═════ Data to process

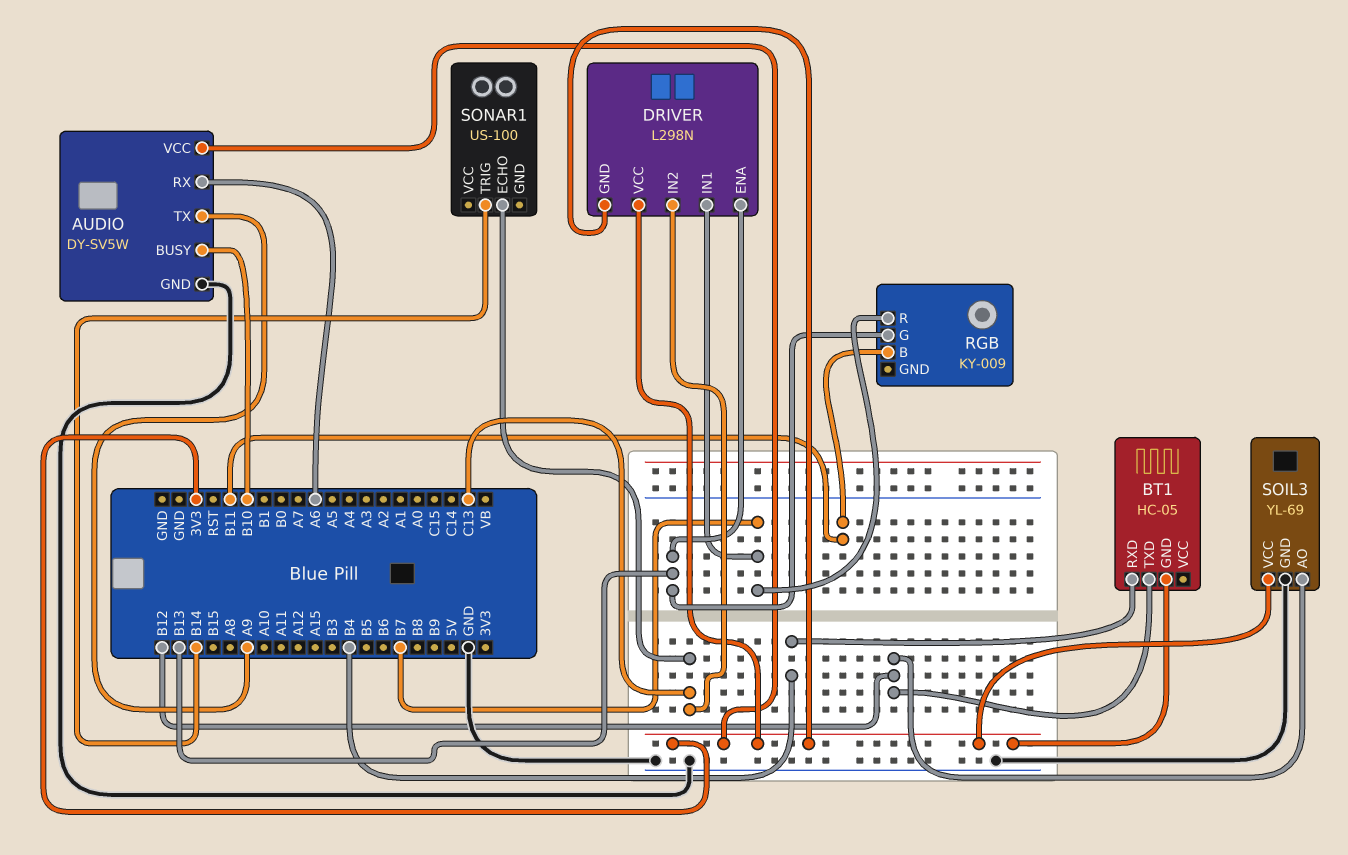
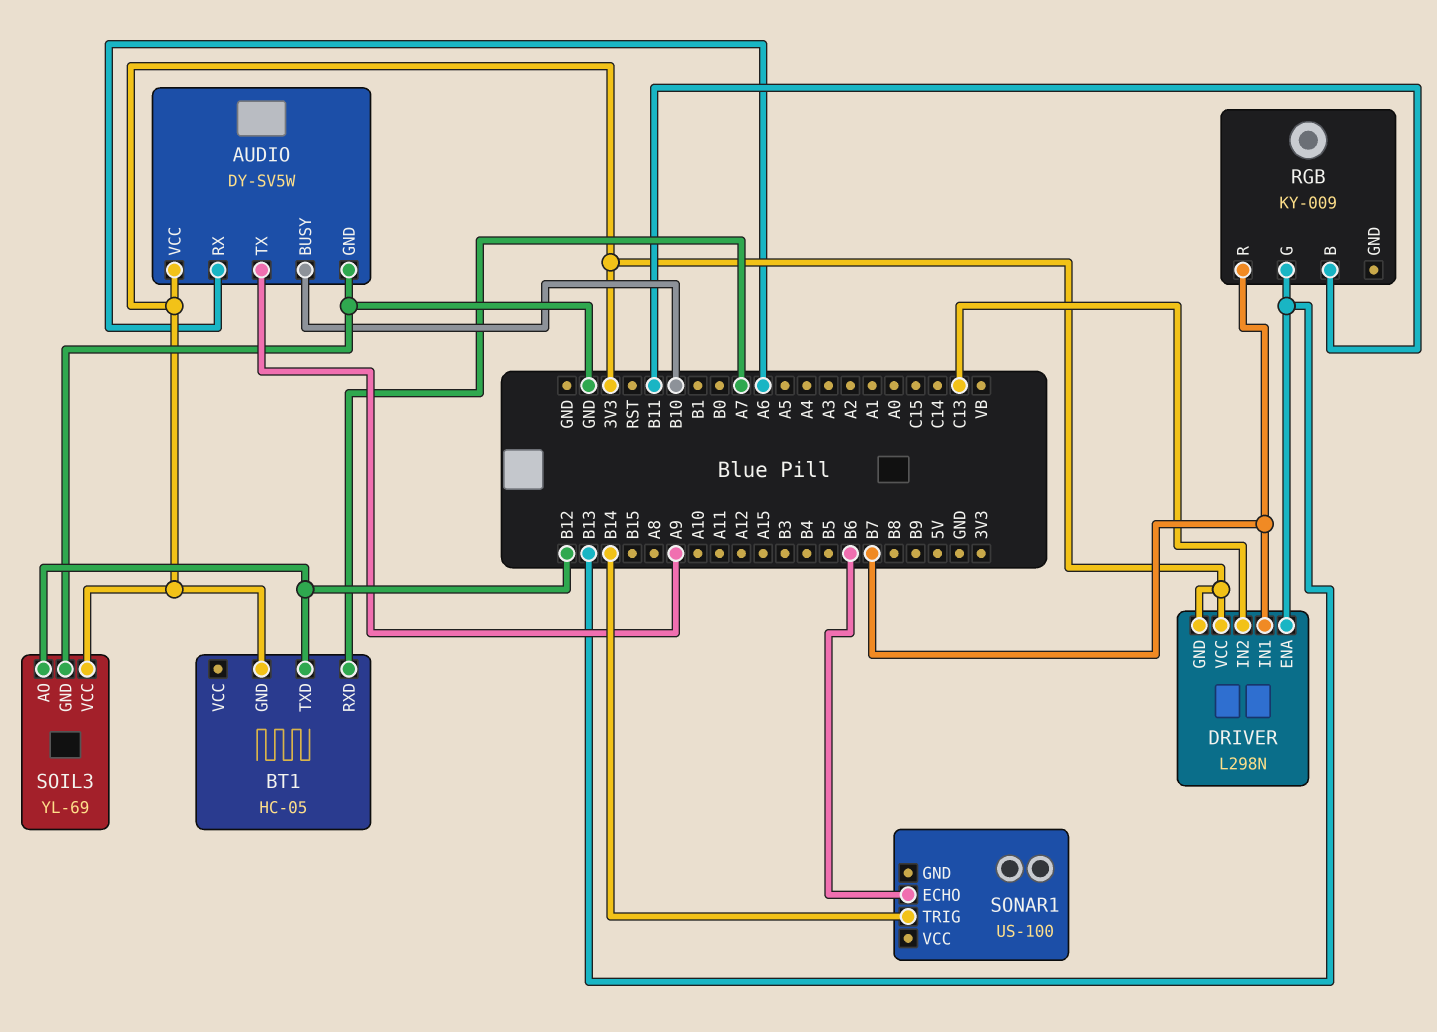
BT1 pin RXD: B4 -> A7
SONAR1 pin ECHO: C13 -> B6

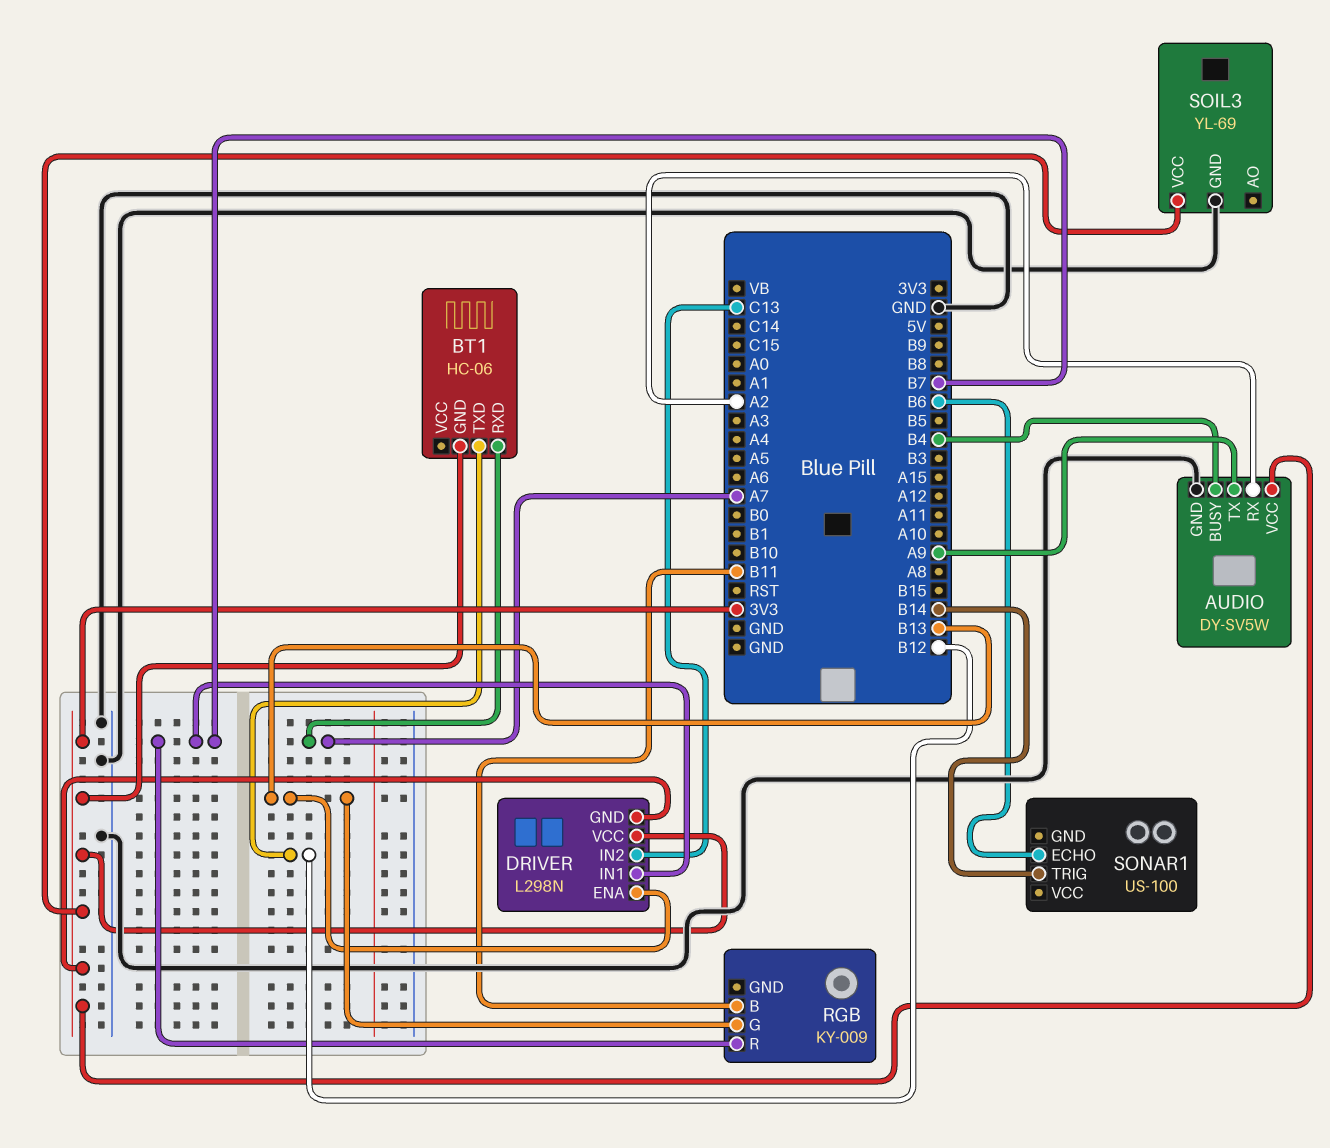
AUDIO pin BUSY: B10 -> B4
AUDIO pin RX: A6 -> A2
BT1: HC-05 -> HC-06
SOIL3 pin AO: B12 -> none

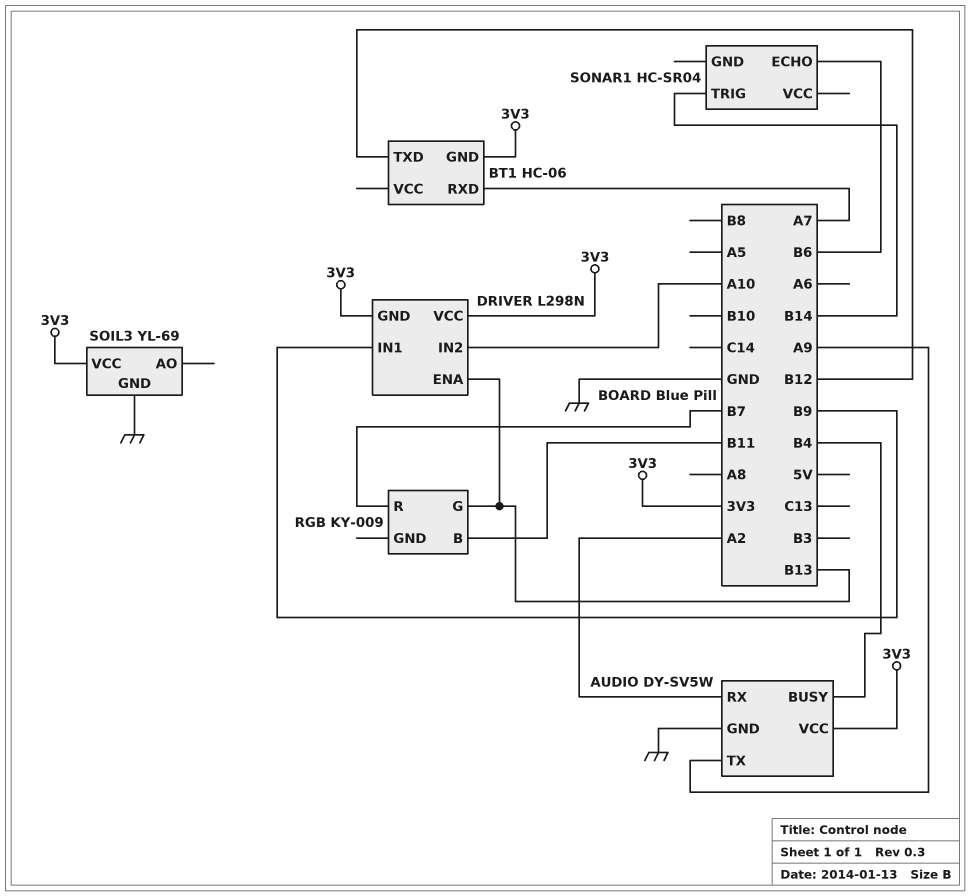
DRIVER pin IN1: B7 -> B9
DRIVER pin IN2: C13 -> A10
SONAR1: US-100 -> HC-SR04

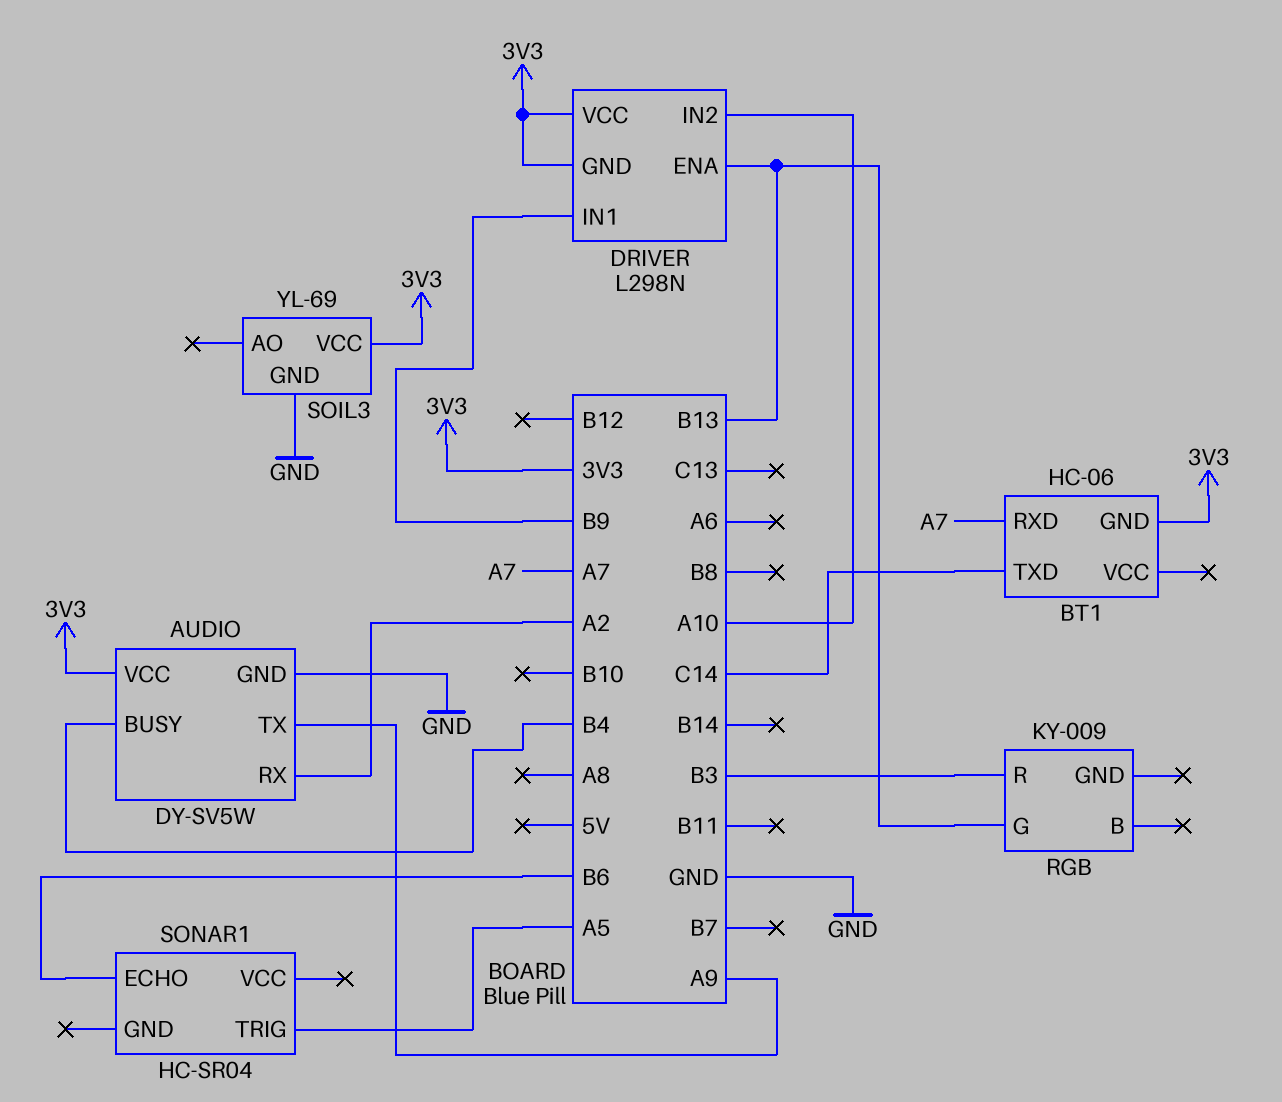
BT1 pin TXD: B12 -> C14
RGB pin B: B11 -> none
RGB pin R: B7 -> B3
SONAR1 pin TRIG: B14 -> A5

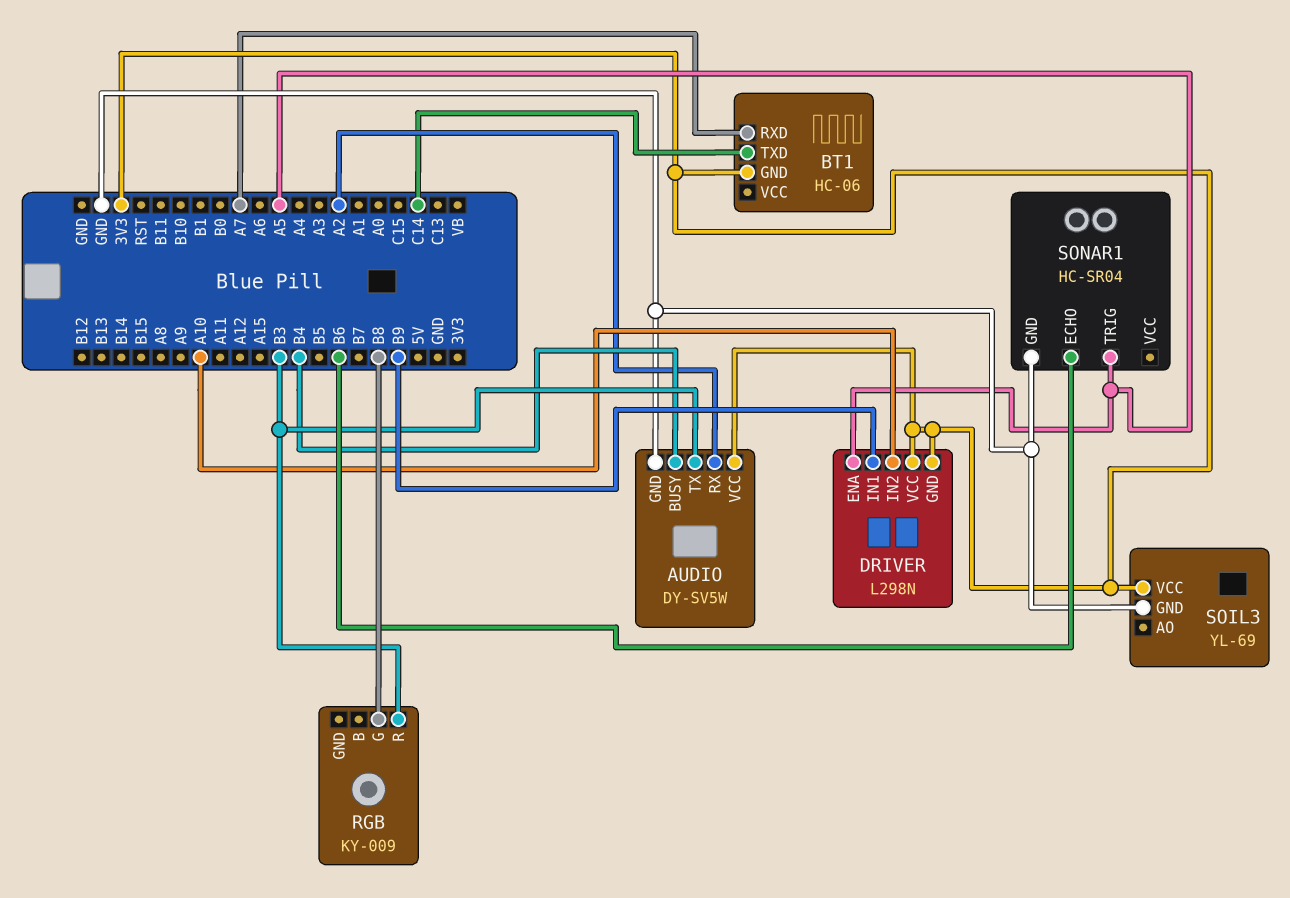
AUDIO pin TX: A9 -> B3
DRIVER pin ENA: B13 -> A5
RGB pin G: B13 -> B8
SONAR1 pin GND: none -> GND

══════════

* [Assignment]: Would you copy every line of the entries that includes the word "DRIVER"?

* [Task solution]:
DRIVER pin IN1: B7 -> B9
DRIVER pin IN2: C13 -> A10
DRIVER pin ENA: B13 -> A5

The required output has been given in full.